### DESCRIPTION OF THE TASK
Isolate every line in the data with the string "degrees" and copy it.

### MATERIAL PROVIDED
======
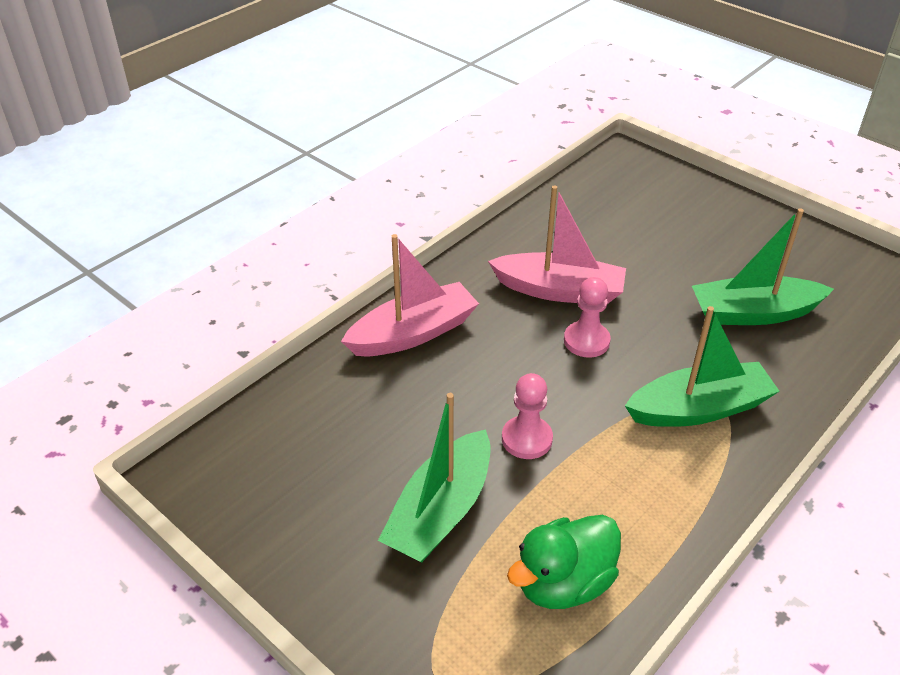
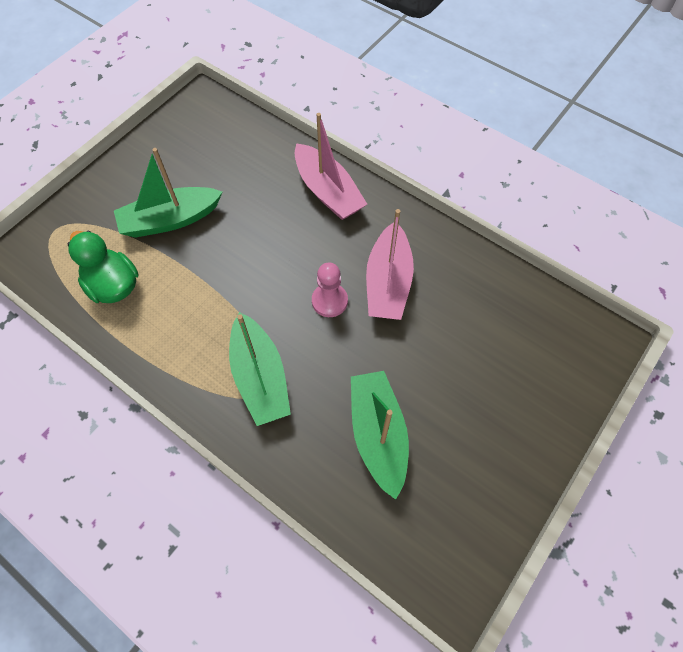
camera: 85 degrees right, 20 degrees up
(441, 511) = (170, 220): green boat -> green boat turned 45 degrees counterclockwise
(527, 439) = (229, 263): pink pawn -> none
======
### ANSWER SECTION
camera: 85 degrees right, 20 degrees up
(441, 511) = (170, 220): green boat -> green boat turned 45 degrees counterclockwise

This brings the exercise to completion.